> **TASK PROMPT**
Extract every line of the data that contains the string "mute" and copy each one in full.

> **SUPPLIED DATA**
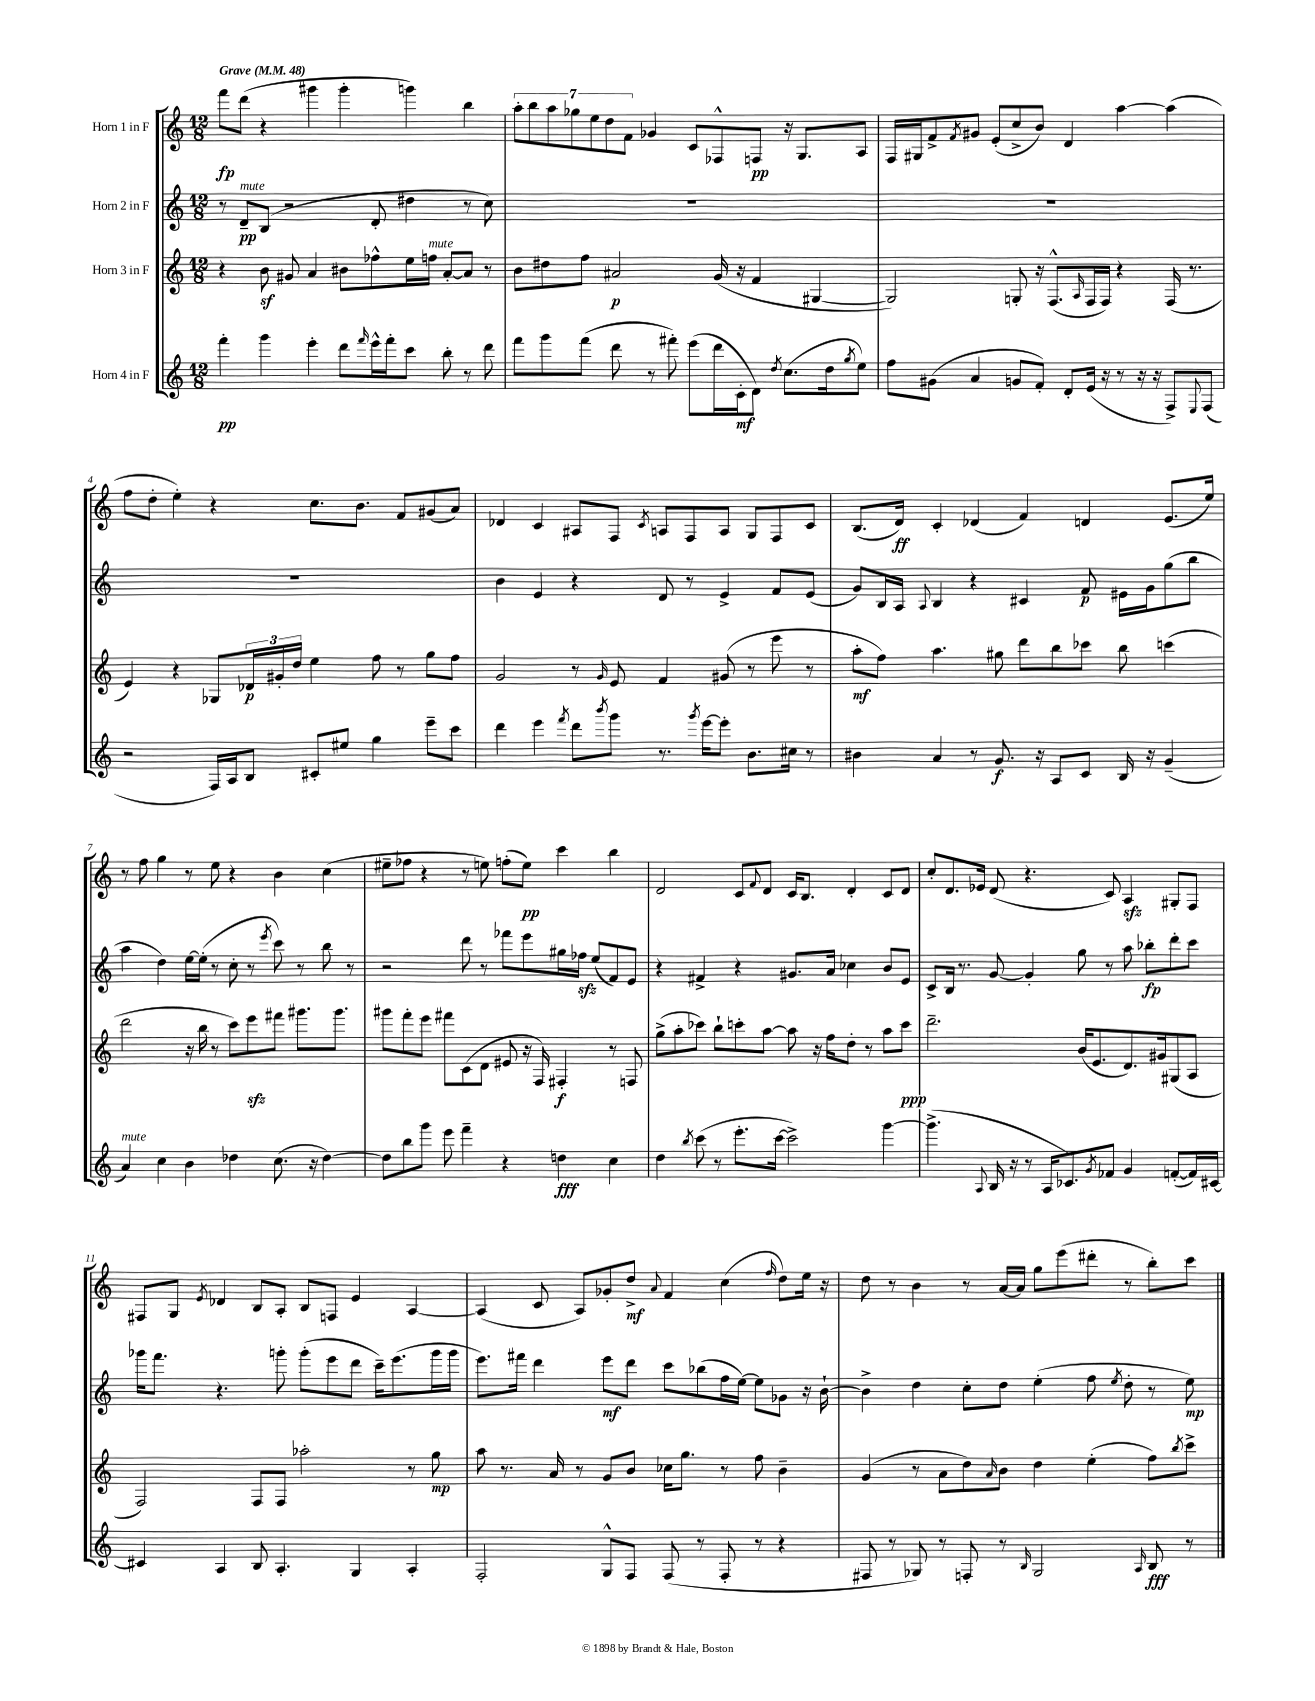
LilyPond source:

<<
\new StaffGroup <<
\new Staff = "s0" \with { instrumentName = "Horn 1 in F" } {
    \clef treble \key c \major \numericTimeSignature \time 12/8 \tempo "Grave" 4 = 48
    f'''8\fp d'''8( r4 gis'''4 gis'''4-. g'''4) b''4 |
    \tuplet 7/4 { a''8-. b''8 a''8 ges''8 e''8 d''8 f'8 } ges'4 c'8 fes8-^ f8\pp r16 g8. a8 |
    f16 gis16 f'8-> \acciaccatura { f'8 } gis'8 e'8-.( c''8-> b'8) d'4 a''4~ a''4( |
    f''8 d''8-. e''4-.) r4 c''8. b'8. f'8 gis'8( a'8) |
    des'4 c'4 ais8 f8 \acciaccatura { c'8 } a8 f8 a8 g8 f8 c'8 |
    b8.( d'16\ff) c'4-. des'4( f'4) d'4 e'8.( e''16) |
    r8 f''8 g''4 r8 e''8 r4 b'4 c''4( |
    eis''8-- fes''8 r4 r8 e''8) f''8-.( e''8\pp) c'''4 b''4 |
    d'2 c'8 \appoggiatura { f'8 } d'8 c'16 b8. d'4-. c'8 d'8 |
    c''8-. d'8. ees'16 d'8( r4. c'8) a4\sfz gis8-. f8 |
    fis8 g8 \acciaccatura { e'8 } des'4 b8 a8-. b8 f8 e'4 a4~ |
    a4( c'8 a8) ges'8-. d''8->\mf \appoggiatura { a'8 } f'4 c''4( \grace { f''16 } d''8) e''16 r16 |
    d''8 r8 b'4 r8 a'16~ a'16 g''8 e'''8( dis'''8-. r8 b''8-.) c'''8 \bar "|." |
}
\new Staff = "s1" \with { instrumentName = "Horn 2 in F" } {
    \clef treble \key c \major \numericTimeSignature \time 12/8
    r8 d'8--\pp^\markup { \italic "mute" } b8( r2 d'8-. dis''4 r8 c''8) |
    R1. |
    R1. |
    R1. |
    b'4 e'4 r4 d'8 r8 e'4-> f'8 e'8( |
    g'8) b16 a16 \appoggiatura { a8 } b4 r4 cis'4 f'8\p eis'16 g'16 g''8( b''8 |
    a''4 d''4) e''16~ e''16-.( r8 c''8-. r8 \acciaccatura { e'''8 } c'''8) r8 b''8 r8 |
    r2 d'''8 r8 fes'''8 e'''8 gis''16 fes''16\sfz e''8( f'8) e'8 |
    r4 fis'4-> r4 gis'8. a'16 ces''4 b'8 e'8 |
    c'8-> b16 r8. g'8~ g'4-. g''8 r8 a''8 bes''8-.\fp d'''8-. c'''8 |
    ges'''16 f'''8. r4. g'''8-. g'''8-.( e'''8 d'''8 c'''16--) e'''8.( g'''16 g'''16 |
    e'''8.) fis'''16 d'''4 e'''8\mf d'''8 c'''8 bes''8( f''16 e''16~) e''8 ges'8 r16 b'16~-! |
    b'4-> d''4 c''8-. d''8 e''4-.( f''8 \acciaccatura { e''8 } d''8-. r8 e''8\mp) \bar "|." |
}
\new Staff = "s2" \with { instrumentName = "Horn 3 in F" } {
    \clef treble \key c \major \numericTimeSignature \time 12/8
    r4 b'8\sf gis'8 a'4 bis'8 fes''8-^ e''16 f''16^\markup { \italic "mute" } a'8~-. a'8 r8 |
    b'8 dis''8 f''8 ais'2\p g'16( r16 f'4 gis4~ |
    gis2) g8-. r16 f8.-^( \grace { a16 } f16 f16) r4 f16( r8. |
    e'4) r4 ges8 \tuplet 3/2 { des'16\p gis'16-. d''16 } e''4 f''8 r8 g''8 f''8 |
    g'2 r8 \grace { g'16 } e'8 f'4 gis'8( r8 e'''8 r8 |
    a''8-.\mf f''8) a''4. gis''8 d'''8 b''8 ces'''8 b''8 c'''4( |
    d'''2 r16 b''16 r8 c'''8) e'''8\sfz fis'''8 gis'''8. gis'''8. |
    gis'''8 f'''8-. e'''8 fis'''8 c'8( d'8 eis'8 r16 f16) fis4-.\f r8 f8 |
    g''8->( a''8-. ces'''8) b''8-! c'''8-. a''8~ a''8 r16 f''16 d''8-. r8 a''8 c'''8\ppp |
    d'''2.-- b'16( e'8. d'8.) gis'16 gis8( a8 |
    f2) f8 f8 aes''2-. r8 g''8\mp |
    a''8 r8. a'16 r8 g'8 b'8 ces''16 g''8. r8 f''8 b'4-- |
    g'4( r8 a'8 d''8) \grace { a'16 } b'8 d''4 e''4-.( f''8) \acciaccatura { b''8 } c'''8-> \bar "|." |
}
\new Staff = "s3" \with { instrumentName = "Horn 4 in F" } {
    \clef treble \key c \major \numericTimeSignature \time 12/8
    f'''4-.\pp g'''4 e'''4-. d'''8 \grace { f'''16 } e'''16-^ f'''16-. c'''8 b''8-. r8 d'''8 |
    f'''8 g'''8 f'''8( d'''8 r8 fis'''8-.) e'''8( d'''16 c'16-.\mf d'8) \acciaccatura { d''8 } c''8.( d''16 \acciaccatura { g''8 } e''8) |
    f''8 gis'8( a'4 g'8 f'8-.) d'8-. e'16( r16 r8 r16 r16 f8->) \appoggiatura { e8 } f8( |
    r2 f16) a16 b8 cis'8-. eis''8 g''4 e'''8-- c'''8 |
    d'''4 e'''4 \acciaccatura { f'''8 } d'''8 \acciaccatura { b'''8 } g'''8 r8. \acciaccatura { g'''8 } e'''16~ e'''8-. b'8. cis''16 r8 |
    bis'4 a'4 r8 g'8.\f r16 a8 c'8 b16 r16 g'4--( |
    a'4^\markup { \italic "mute" }) c''4 b'4 des''4 c''8.( r16 des''4~) |
    des''8 b''8 g'''8 e'''8 f'''4-- r4 d''4\fff c''4 |
    d''4 \acciaccatura { b''8 } c'''8( r8 e'''8.-. c'''16~ c'''2->) g'''4~ |
    g'''4.->( \appoggiatura { a8 } b16 r16 r8 a16 ces'8.) \acciaccatura { g'8 } fes'8 g'4 f'8~-.( f'16) cis'16~ |
    cis'4 a4 b8 a4.-. g4 a4-. |
    f2-. g8-^ f8 f8( r8 f8-. r8 r4 |
    fis8 r8 ges8) r8 f8-. r8 \grace { b16 } ges2 \grace { a16 } b8\fff r8 \bar "|." |
}
>>
>>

> **ANSWER TO THE TASK**
    r8 d'8--\pp^\markup { \italic "mute" } b8( r2 d'8-. dis''4 r8 c''8) |
    r4 b'8\sf gis'8 a'4 bis'8 fes''8-^ e''16 f''16^\markup { \italic "mute" } a'8~-. a'8 r8 |
    a'4^\markup { \italic "mute" }) c''4 b'4 des''4 c''8.( r16 des''4~) |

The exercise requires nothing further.